Image change detection data:
........

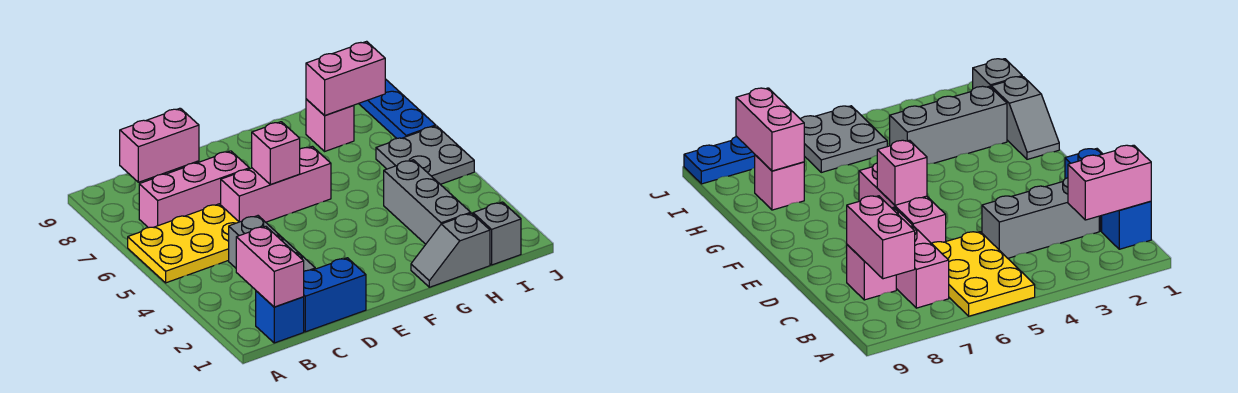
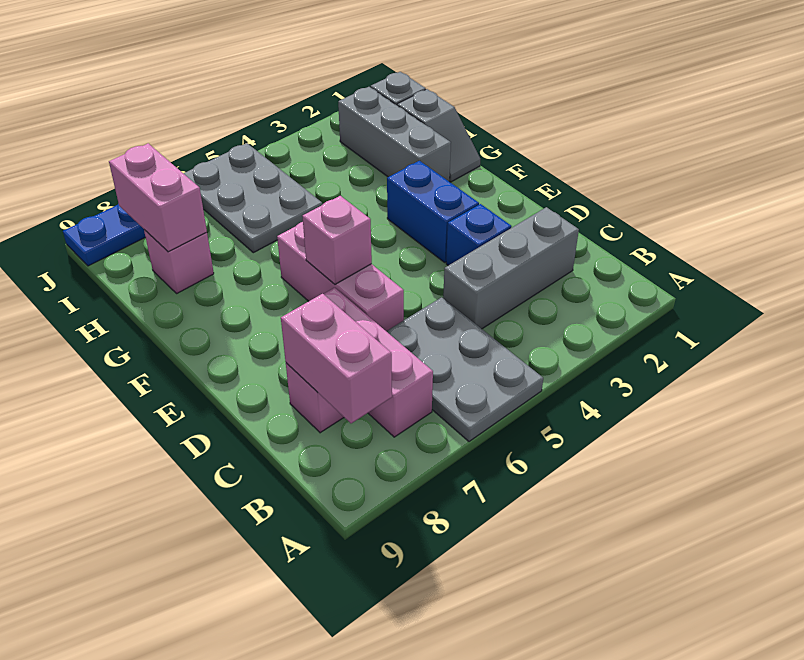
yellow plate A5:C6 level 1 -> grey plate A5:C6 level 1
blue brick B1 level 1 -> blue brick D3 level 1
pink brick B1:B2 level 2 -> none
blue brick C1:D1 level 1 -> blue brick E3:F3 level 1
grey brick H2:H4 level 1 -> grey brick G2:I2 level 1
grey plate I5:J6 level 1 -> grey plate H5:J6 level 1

........

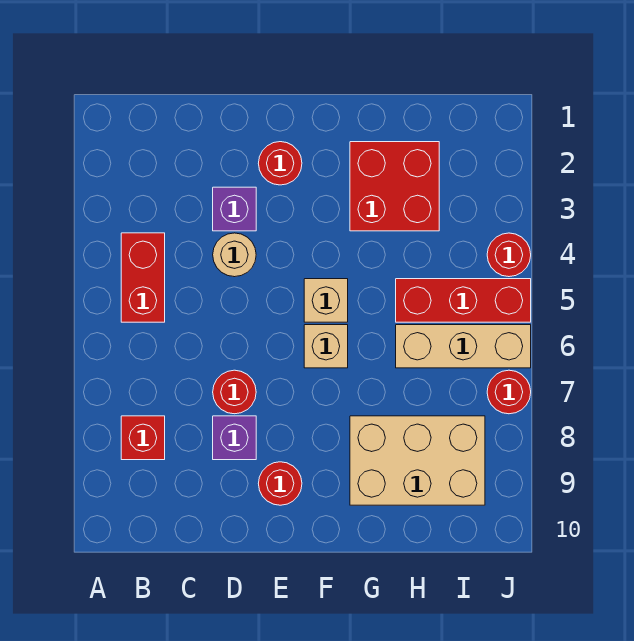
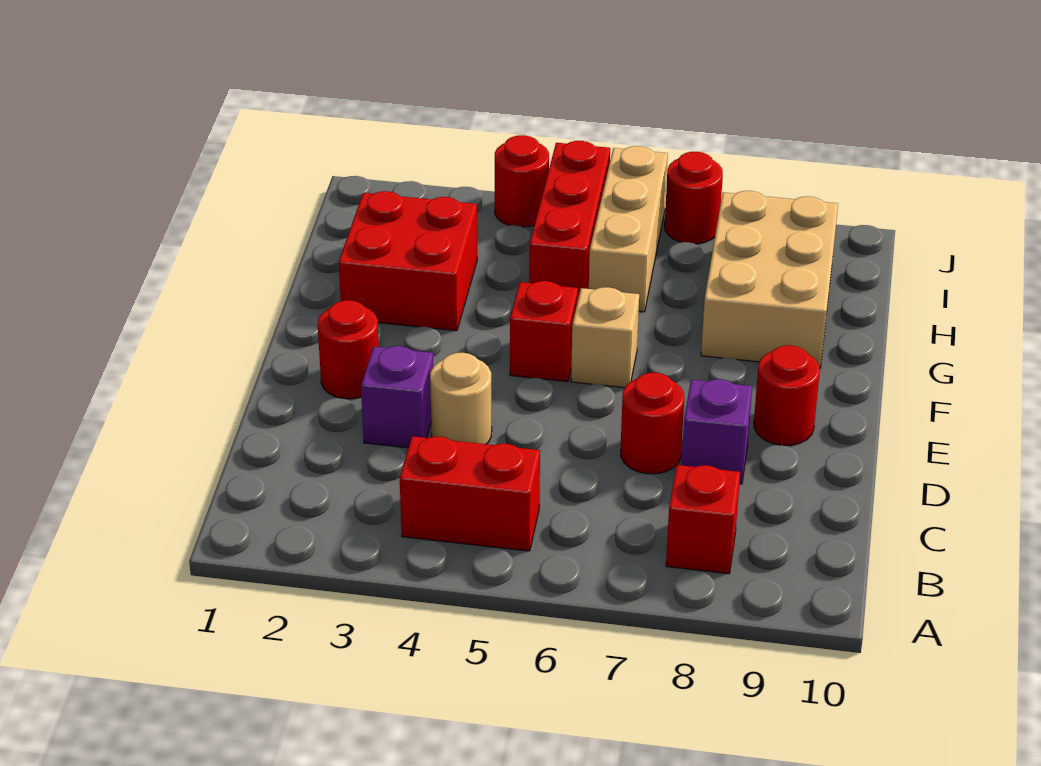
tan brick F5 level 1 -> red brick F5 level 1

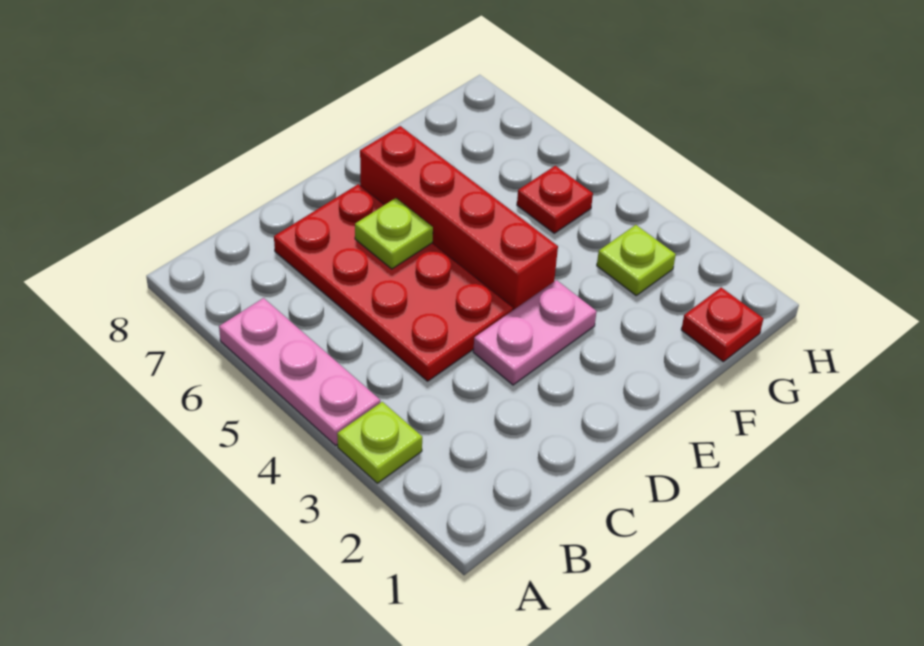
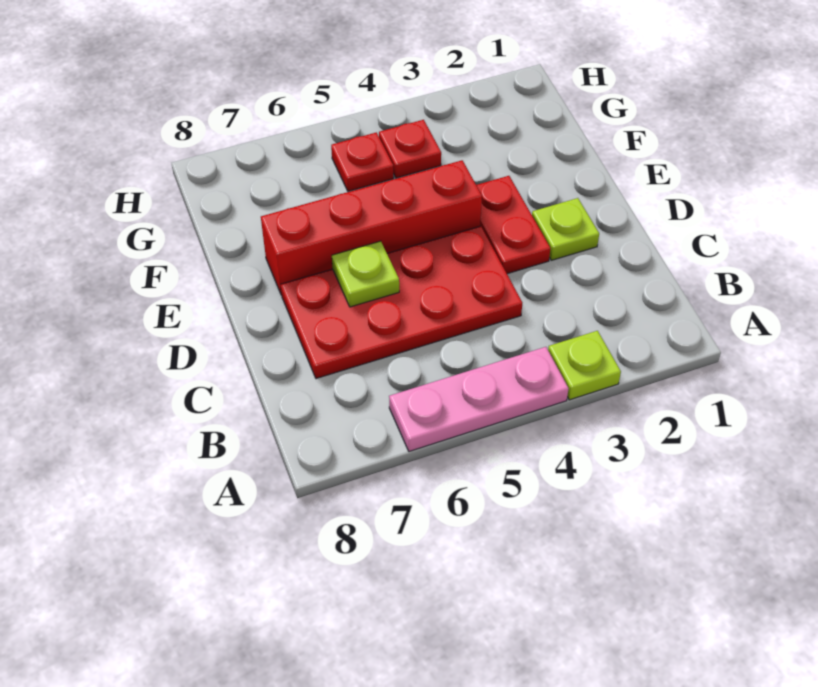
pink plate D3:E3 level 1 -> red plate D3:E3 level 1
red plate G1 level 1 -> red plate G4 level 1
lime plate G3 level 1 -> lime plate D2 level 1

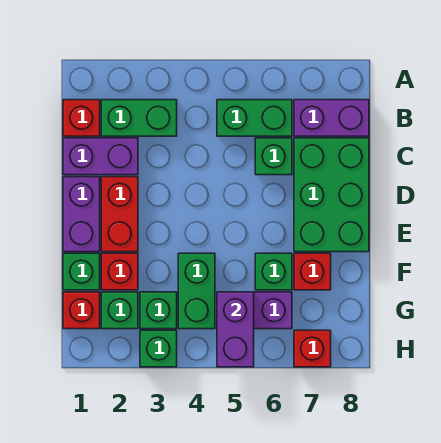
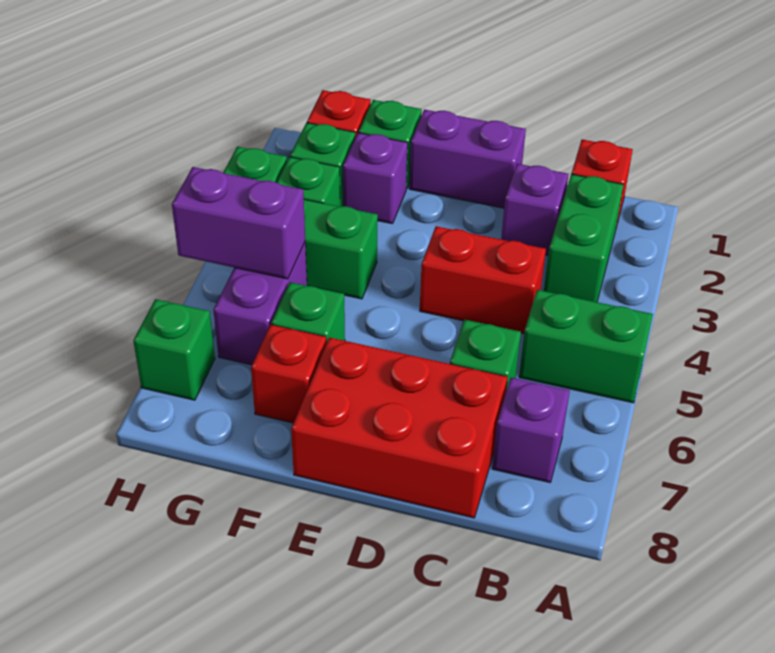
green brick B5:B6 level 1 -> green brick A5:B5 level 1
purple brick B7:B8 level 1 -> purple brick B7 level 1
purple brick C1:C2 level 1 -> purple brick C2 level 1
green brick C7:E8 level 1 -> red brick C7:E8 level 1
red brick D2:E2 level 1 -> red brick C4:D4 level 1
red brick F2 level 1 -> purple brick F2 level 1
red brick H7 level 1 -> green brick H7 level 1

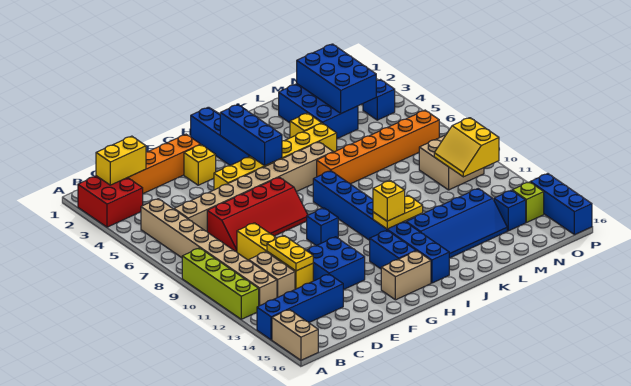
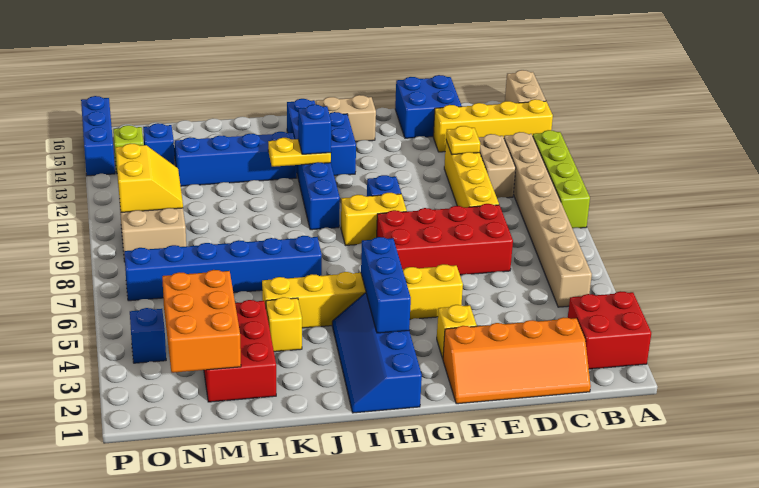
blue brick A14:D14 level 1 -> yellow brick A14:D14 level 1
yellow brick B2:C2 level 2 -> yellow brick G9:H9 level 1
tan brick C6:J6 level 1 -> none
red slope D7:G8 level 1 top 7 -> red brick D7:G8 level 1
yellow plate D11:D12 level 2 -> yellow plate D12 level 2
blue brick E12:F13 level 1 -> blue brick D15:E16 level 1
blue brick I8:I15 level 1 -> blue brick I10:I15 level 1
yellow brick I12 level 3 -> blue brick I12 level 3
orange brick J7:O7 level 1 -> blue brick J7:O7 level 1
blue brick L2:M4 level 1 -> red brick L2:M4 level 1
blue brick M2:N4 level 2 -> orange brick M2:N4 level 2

........

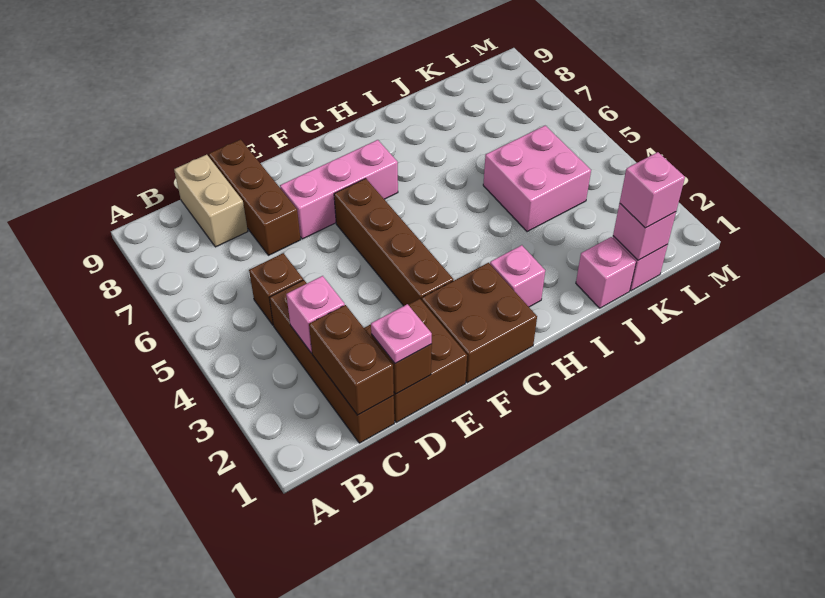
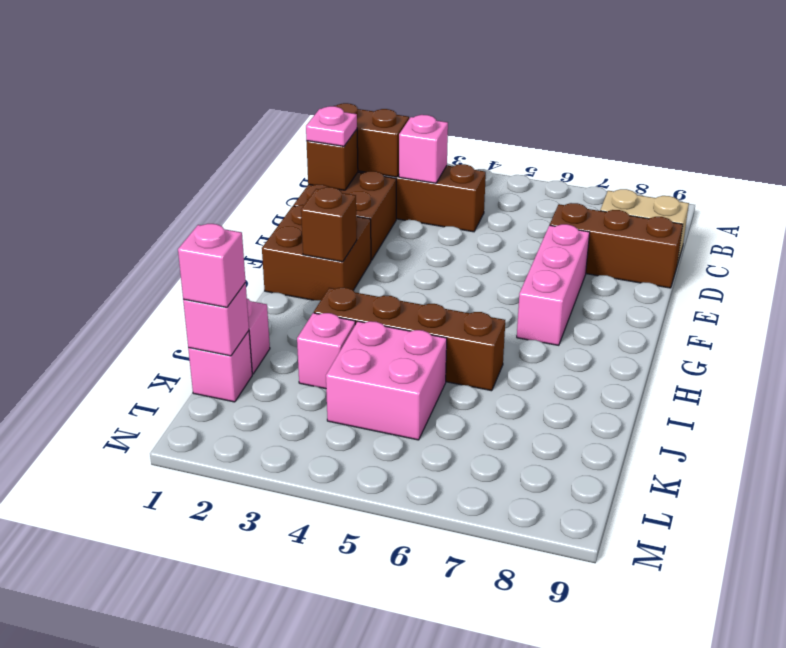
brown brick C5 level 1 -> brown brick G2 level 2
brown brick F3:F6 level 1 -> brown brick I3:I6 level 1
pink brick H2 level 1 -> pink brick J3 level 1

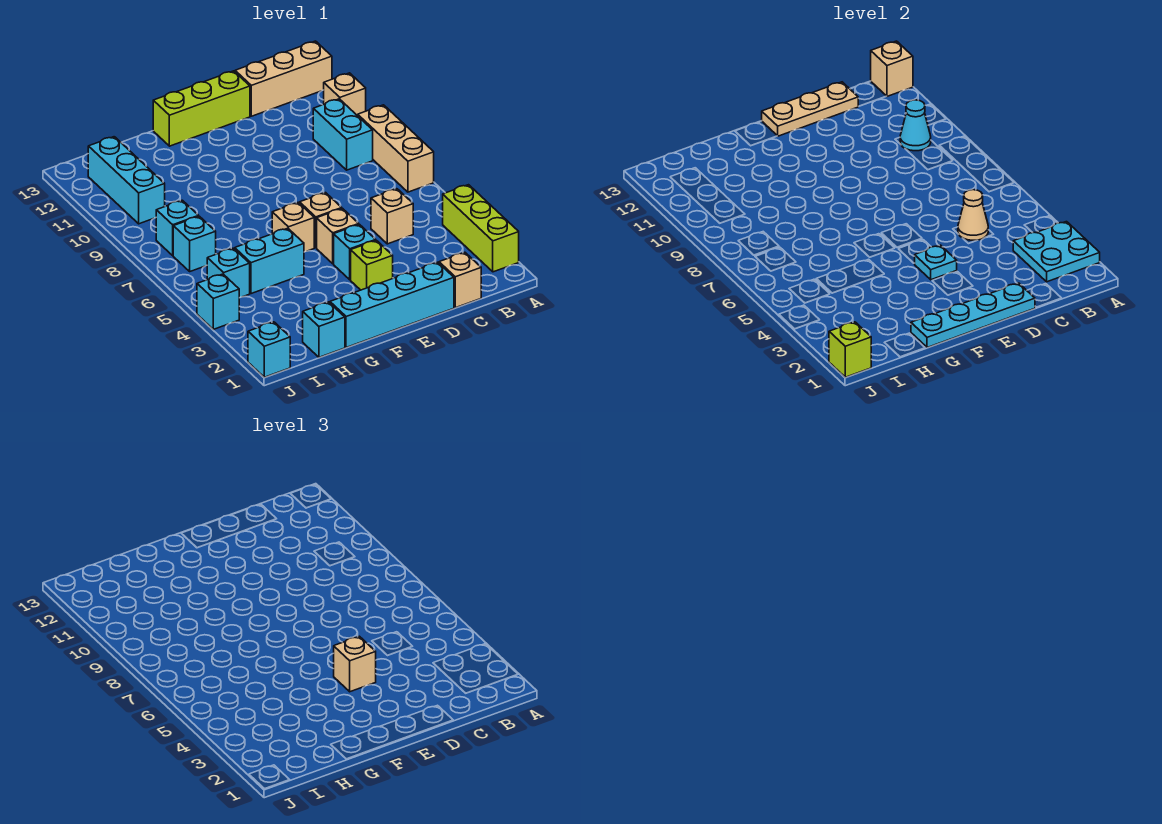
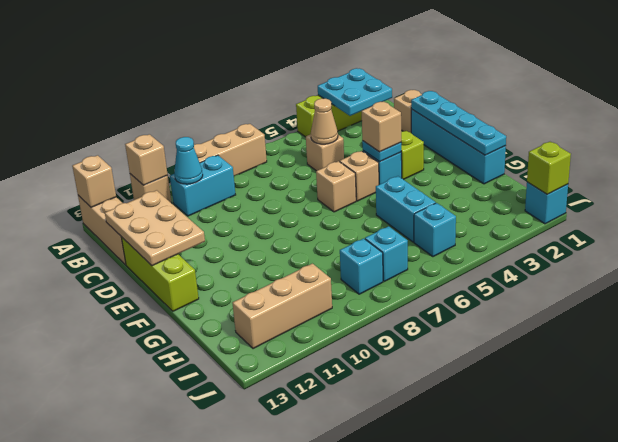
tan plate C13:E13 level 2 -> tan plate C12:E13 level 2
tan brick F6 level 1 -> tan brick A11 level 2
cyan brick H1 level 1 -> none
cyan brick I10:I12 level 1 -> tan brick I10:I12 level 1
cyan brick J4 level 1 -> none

........

**Your assignment:** For each line in the data that holds the word "green", copy the line.

**Response:**
green brick B5:B6 level 1 -> green brick A5:B5 level 1
green brick C7:E8 level 1 -> red brick C7:E8 level 1
red brick H7 level 1 -> green brick H7 level 1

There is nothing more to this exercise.